§ **PROBLEM DESCRIPTION**
From the line with "pos1: [194, 181]" to the line with "pos1: [292, 162]", retype every line exactly, including those two, and leave out the rest of the data below.

====

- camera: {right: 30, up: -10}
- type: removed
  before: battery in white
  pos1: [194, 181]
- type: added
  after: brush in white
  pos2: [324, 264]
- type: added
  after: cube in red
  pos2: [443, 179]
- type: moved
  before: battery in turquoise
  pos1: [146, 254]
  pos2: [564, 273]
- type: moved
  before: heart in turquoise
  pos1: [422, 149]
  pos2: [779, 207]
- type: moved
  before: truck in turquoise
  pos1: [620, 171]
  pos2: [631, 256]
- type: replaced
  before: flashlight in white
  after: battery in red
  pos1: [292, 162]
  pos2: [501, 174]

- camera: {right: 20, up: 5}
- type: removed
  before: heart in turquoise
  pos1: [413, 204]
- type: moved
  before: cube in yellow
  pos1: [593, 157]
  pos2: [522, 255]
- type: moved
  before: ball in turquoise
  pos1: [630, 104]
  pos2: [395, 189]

====

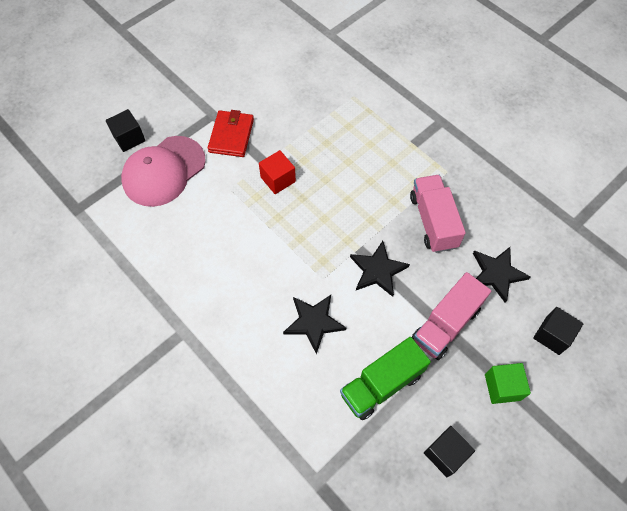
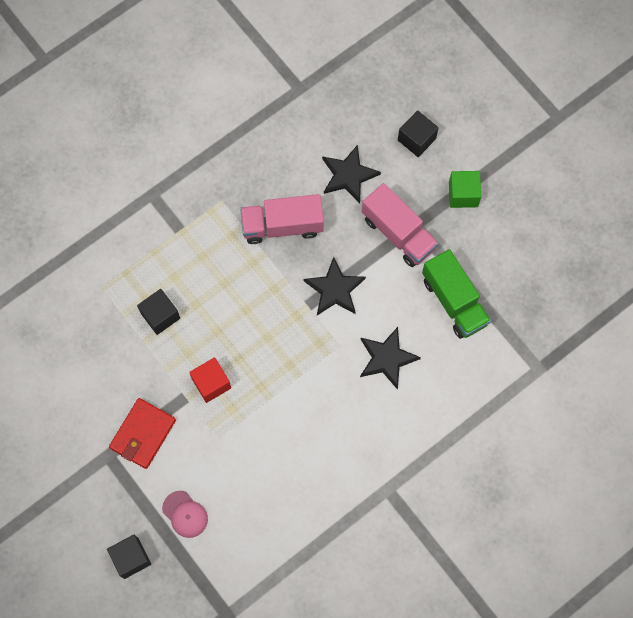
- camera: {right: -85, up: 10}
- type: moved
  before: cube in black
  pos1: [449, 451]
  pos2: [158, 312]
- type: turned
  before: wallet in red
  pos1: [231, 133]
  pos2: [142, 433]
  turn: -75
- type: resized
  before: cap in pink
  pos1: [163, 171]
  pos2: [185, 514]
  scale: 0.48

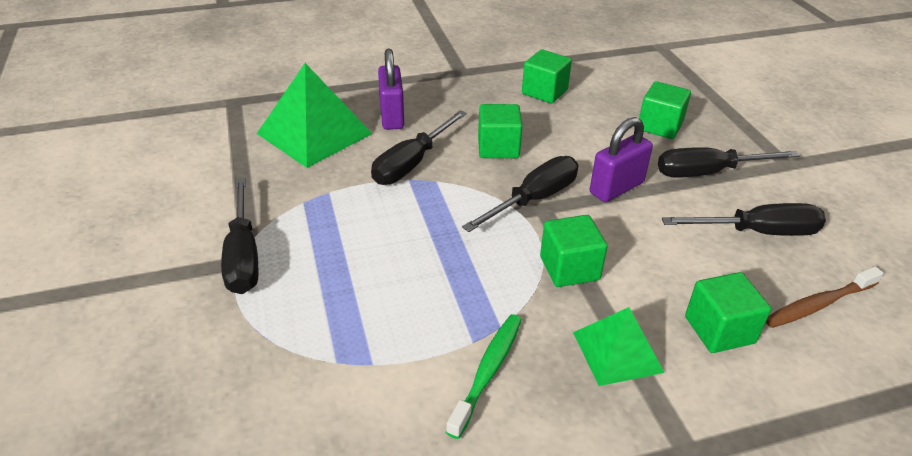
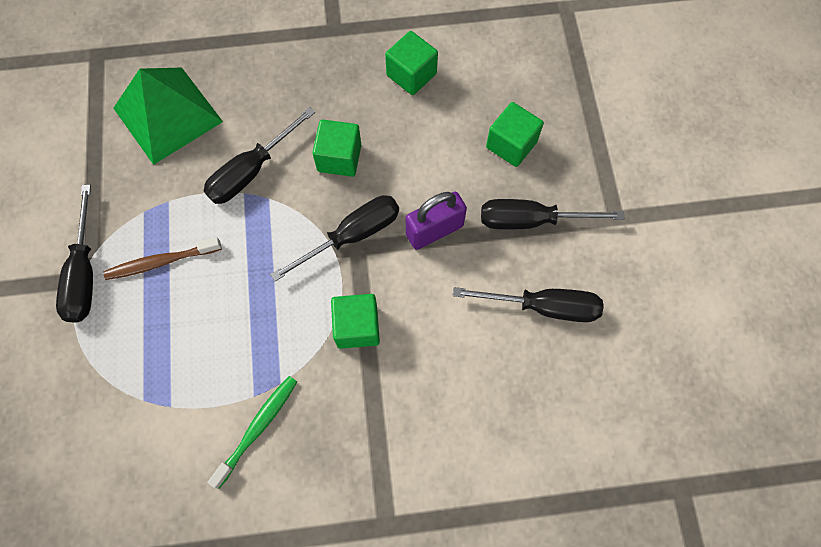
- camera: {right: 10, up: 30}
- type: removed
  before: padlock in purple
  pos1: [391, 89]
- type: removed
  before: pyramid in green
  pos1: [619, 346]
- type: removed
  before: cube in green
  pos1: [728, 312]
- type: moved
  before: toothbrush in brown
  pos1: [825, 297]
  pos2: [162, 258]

====

§ **ANSWER TO THIS EXERCISE**
  pos1: [194, 181]
- type: added
  after: brush in white
  pos2: [324, 264]
- type: added
  after: cube in red
  pos2: [443, 179]
- type: moved
  before: battery in turquoise
  pos1: [146, 254]
  pos2: [564, 273]
- type: moved
  before: heart in turquoise
  pos1: [422, 149]
  pos2: [779, 207]
- type: moved
  before: truck in turquoise
  pos1: [620, 171]
  pos2: [631, 256]
- type: replaced
  before: flashlight in white
  after: battery in red
  pos1: [292, 162]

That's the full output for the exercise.